Exercise objective
Print nothing beyond the line with "lime brick H6:H7": every line from the beginning of the data up to it, that line included, and no pictures.

Object change descriptions
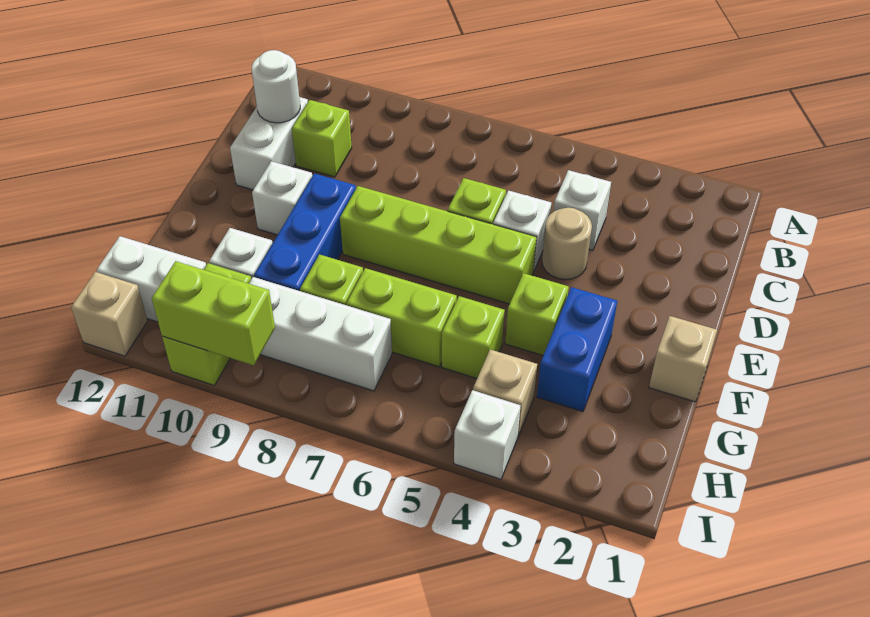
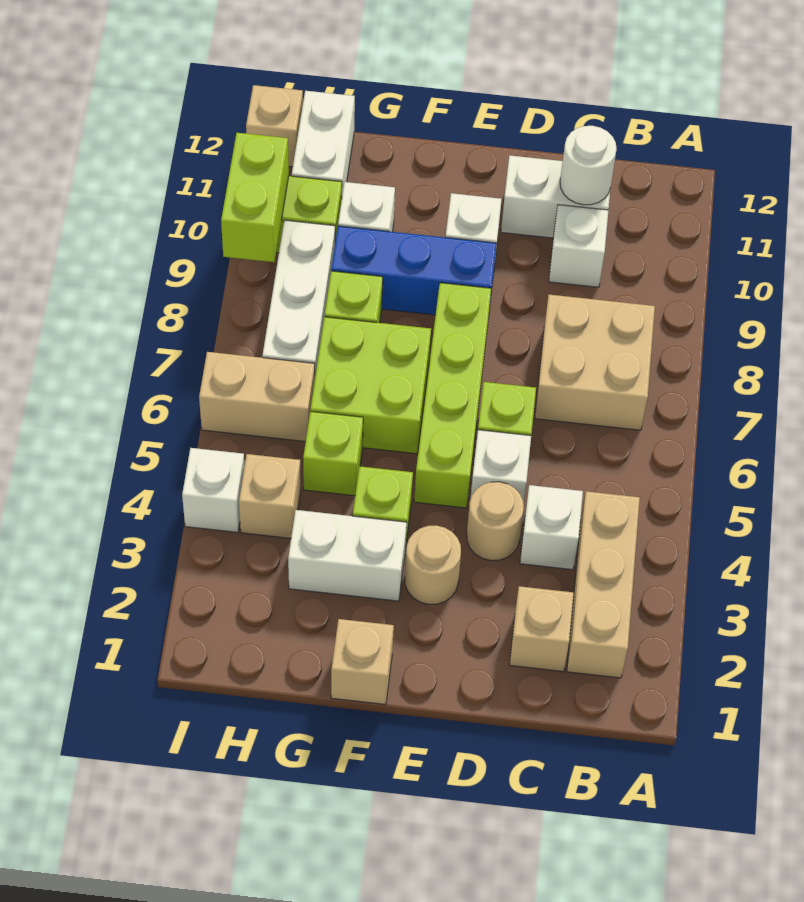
none -> tan brick B2:B4 level 1
none -> tan brick B7:C8 level 1
none -> tan brick C2 level 1
lime brick C10 level 1 -> white brick C10 level 1
none -> tan round brick E3 level 1
blue brick F3:G3 level 1 -> white brick F3:G3 level 1
lime brick G6:G7 level 1 -> lime brick F6:G7 level 1
none -> tan brick H6:I6 level 1

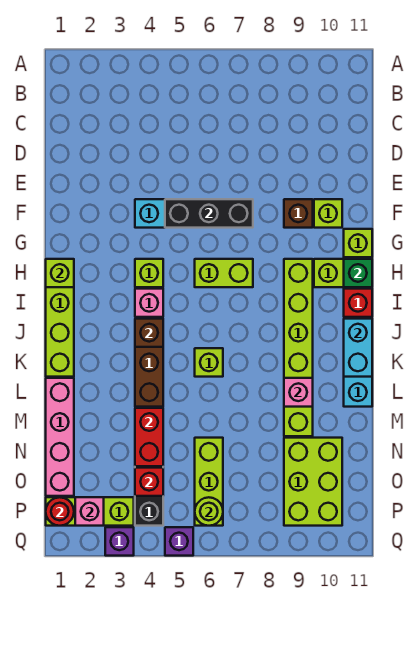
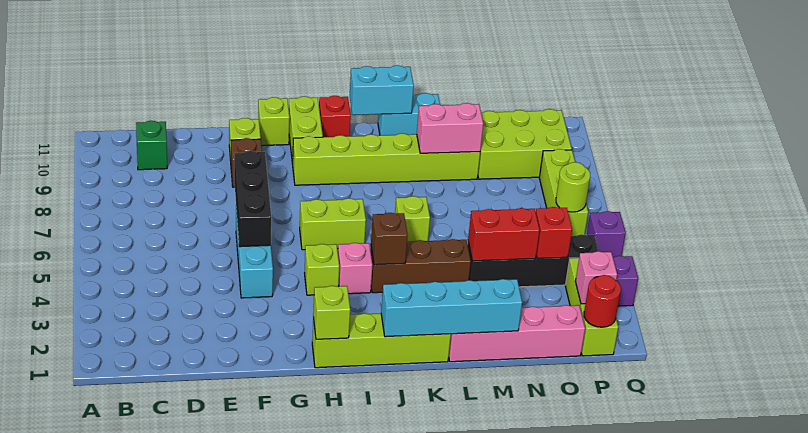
lime brick H6:H7 level 1 -> lime brick H6:I6 level 1
green brick H11 level 2 -> green brick C10 level 1
none -> cyan brick J1:M1 level 2
pink brick L9 level 2 -> pink brick L9:M9 level 2
lime brick N6:P6 level 1 -> lime brick P6:P8 level 1

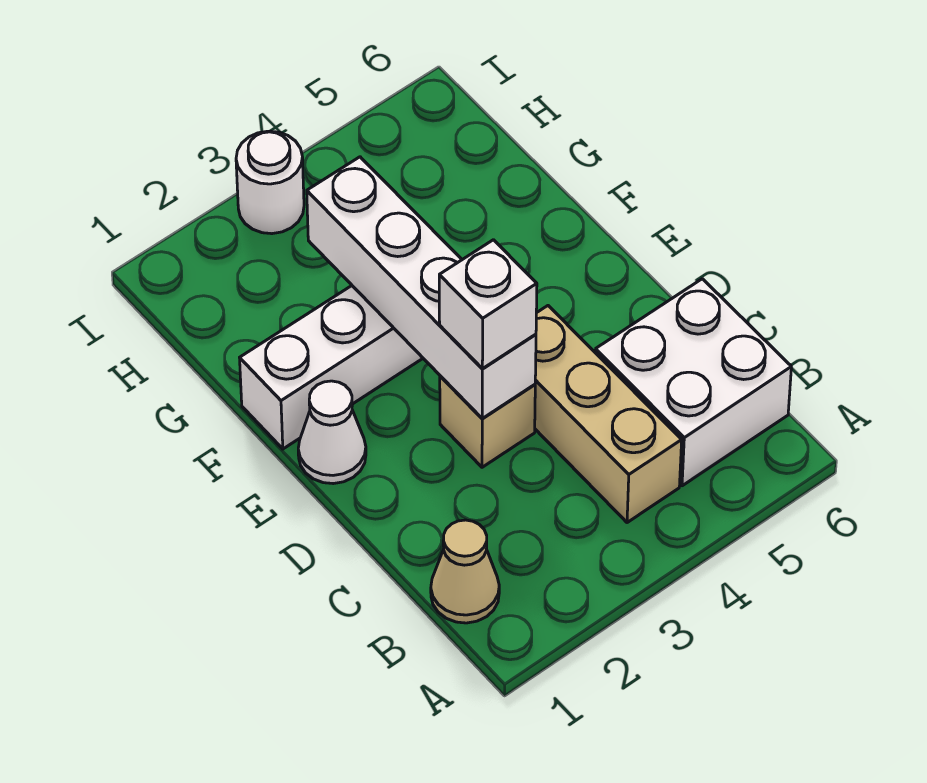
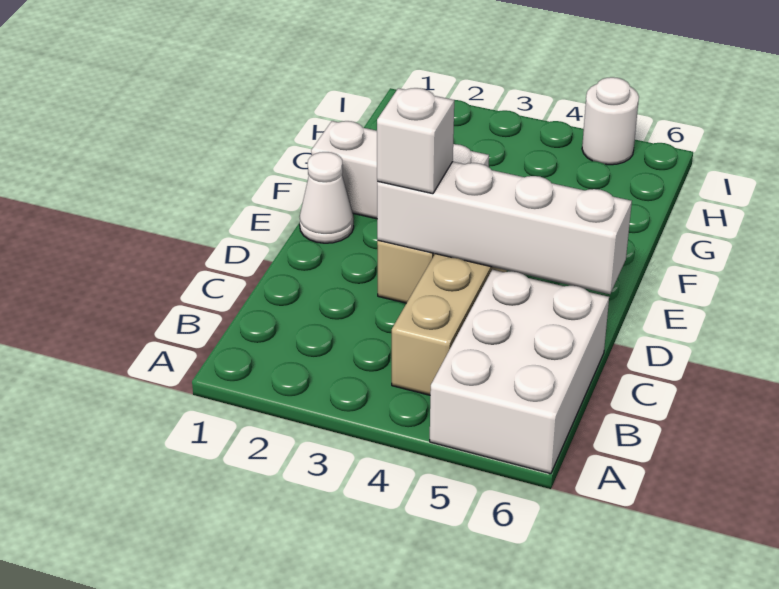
tan cone B1 level 1 -> none
white brick B5:C6 level 1 -> white brick A5:C6 level 1
white brick D3:G3 level 2 -> white brick D3:D6 level 2
white round brick I3 level 1 -> white round brick I5 level 1

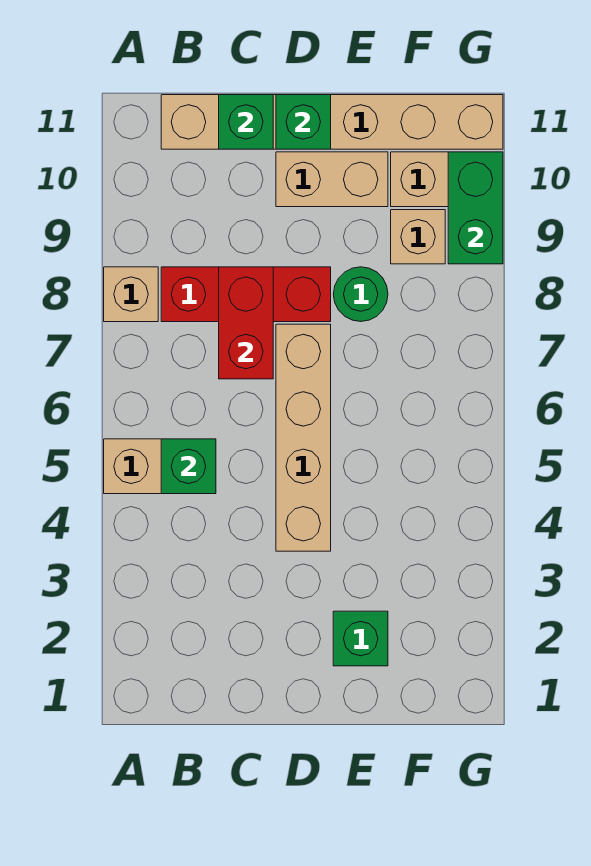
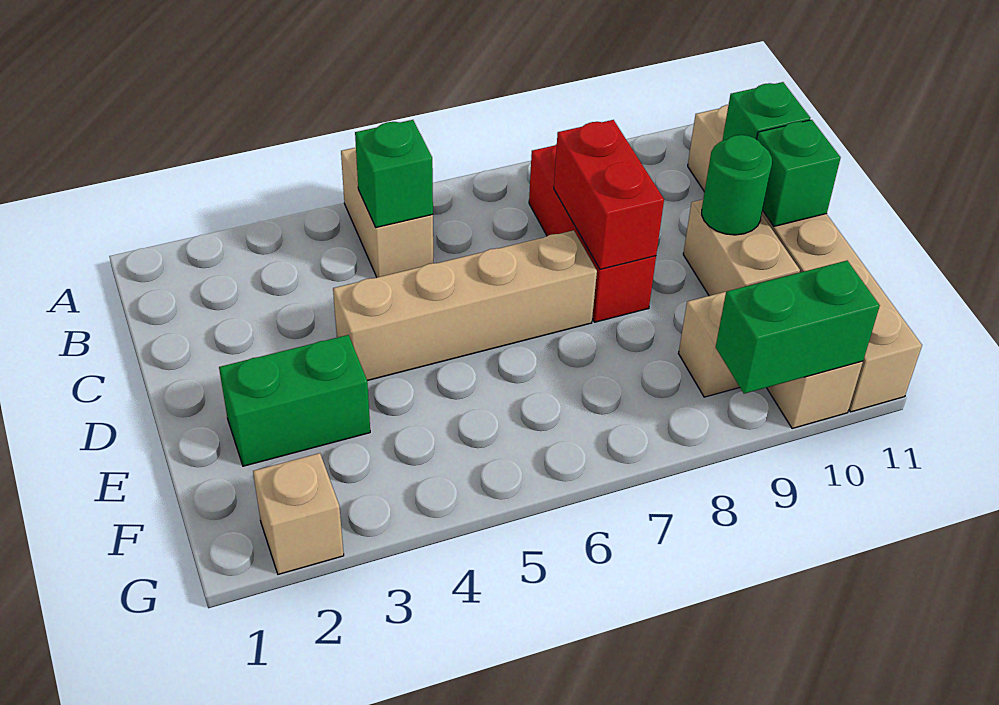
tan brick A8 level 1 -> tan brick G2 level 1
red brick C7:C8 level 2 -> red brick C8:D8 level 2
green brick E2 level 1 -> green brick E2:E3 level 1
green round brick E8 level 1 -> green round brick D10 level 2

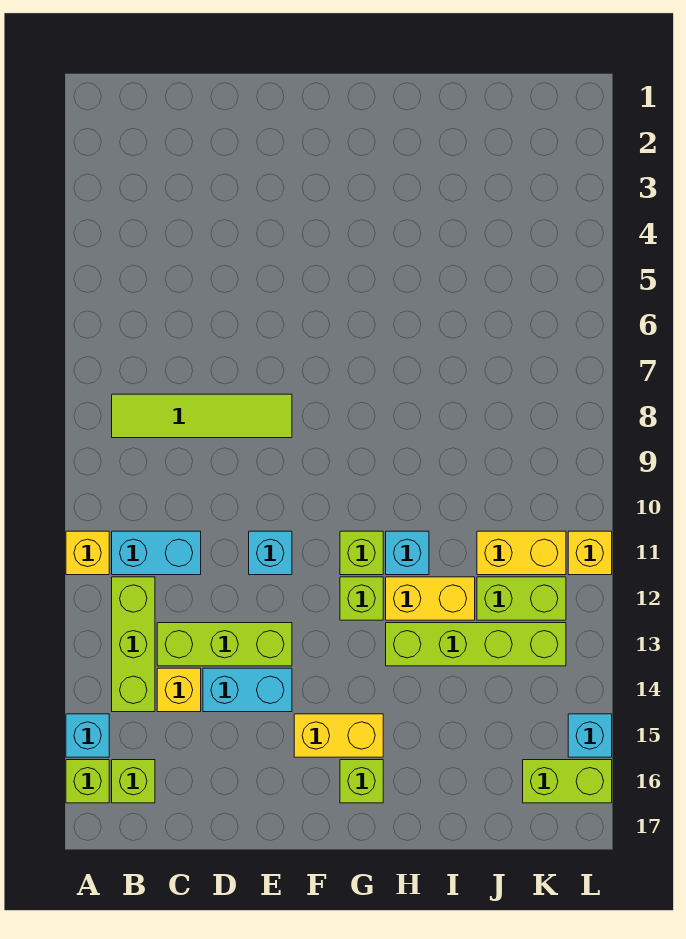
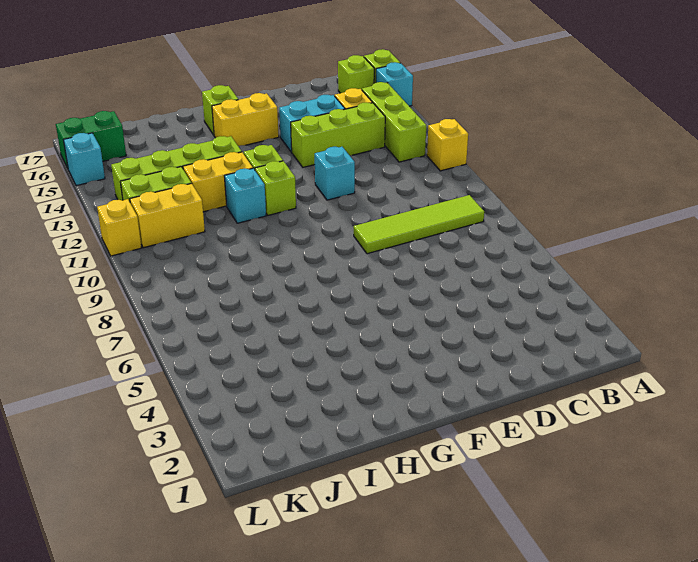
cyan brick B11:C11 level 1 -> none
lime brick K16:L16 level 1 -> green brick K16:L16 level 1

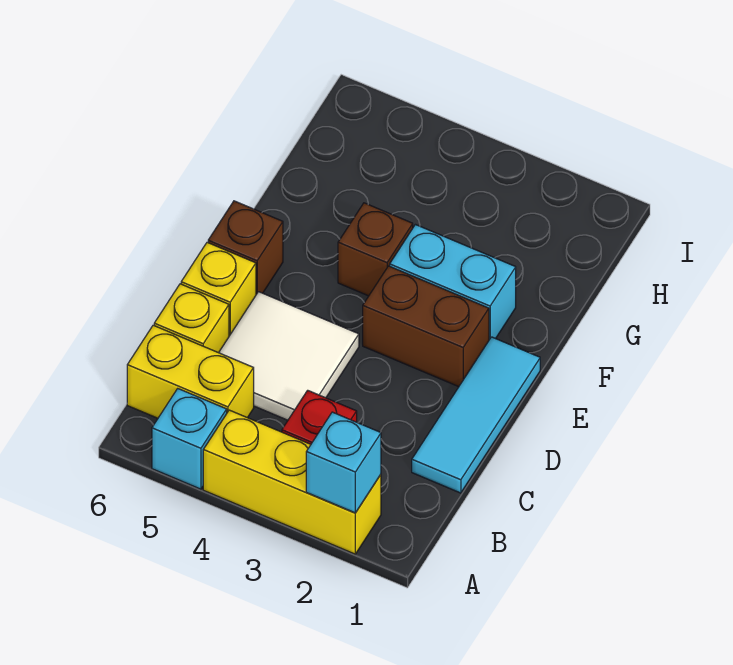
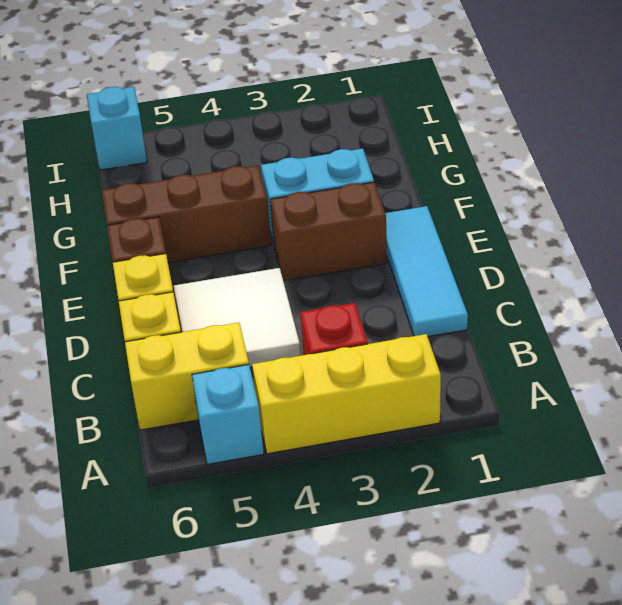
cyan brick A2 level 2 -> cyan brick I6 level 1
brown brick F4 level 1 -> brown brick F4:F6 level 1

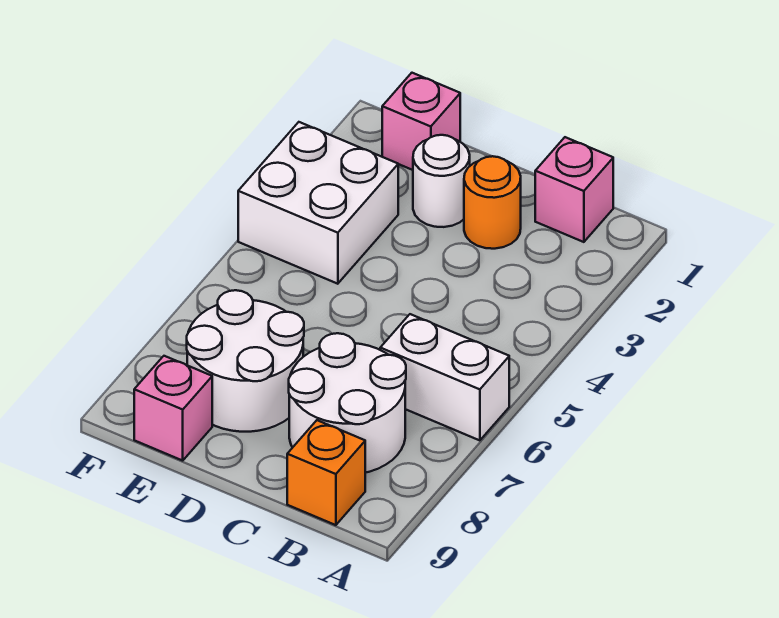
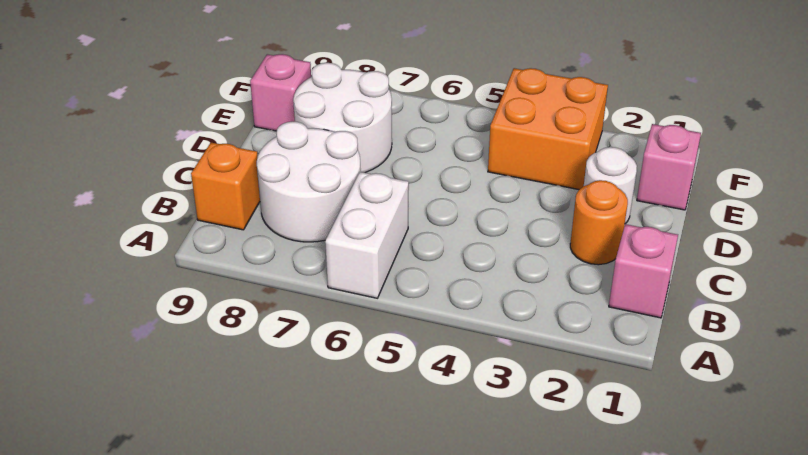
white brick E3:F4 level 1 -> orange brick E3:F4 level 1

Task response
none -> tan brick B2:B4 level 1
none -> tan brick B7:C8 level 1
none -> tan brick C2 level 1
lime brick C10 level 1 -> white brick C10 level 1
none -> tan round brick E3 level 1
blue brick F3:G3 level 1 -> white brick F3:G3 level 1
lime brick G6:G7 level 1 -> lime brick F6:G7 level 1
none -> tan brick H6:I6 level 1

lime brick H6:H7 level 1 -> lime brick H6:I6 level 1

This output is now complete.